=== WHAT TO PRODUCE ===
In the data below, find the line that contains "(448, 391) = (271, 216): none" and the line that contains "(529, 135) = (462, 327): purple". Copy both, plus every line between them, exactly.

=== DATASET EXTRACT ===
- Opening Delimiter -

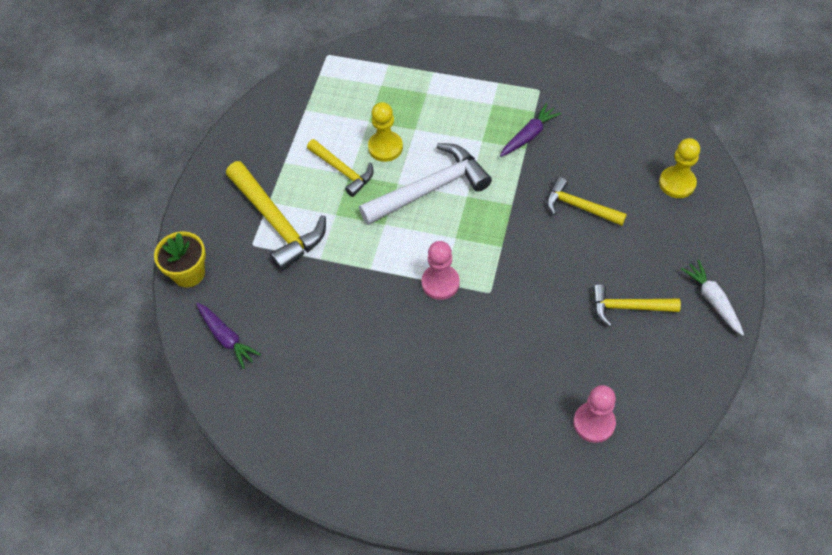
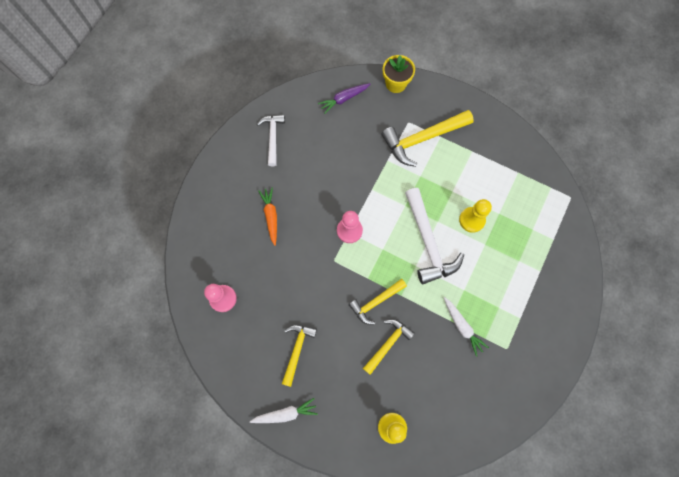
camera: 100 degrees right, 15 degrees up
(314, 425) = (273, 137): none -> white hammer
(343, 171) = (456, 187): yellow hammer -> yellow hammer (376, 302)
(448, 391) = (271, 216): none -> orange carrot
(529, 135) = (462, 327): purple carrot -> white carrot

- Closing Delimiter -
- Opening Delimiter -

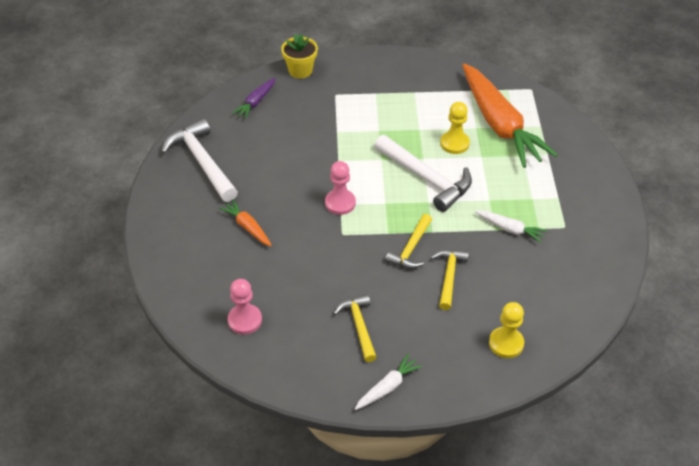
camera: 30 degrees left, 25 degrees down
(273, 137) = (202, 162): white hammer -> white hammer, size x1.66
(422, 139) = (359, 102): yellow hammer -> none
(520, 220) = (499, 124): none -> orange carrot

- Closing Delimiter -

=== SOLVED EXERCISE ===
(448, 391) = (271, 216): none -> orange carrot
(529, 135) = (462, 327): purple carrot -> white carrot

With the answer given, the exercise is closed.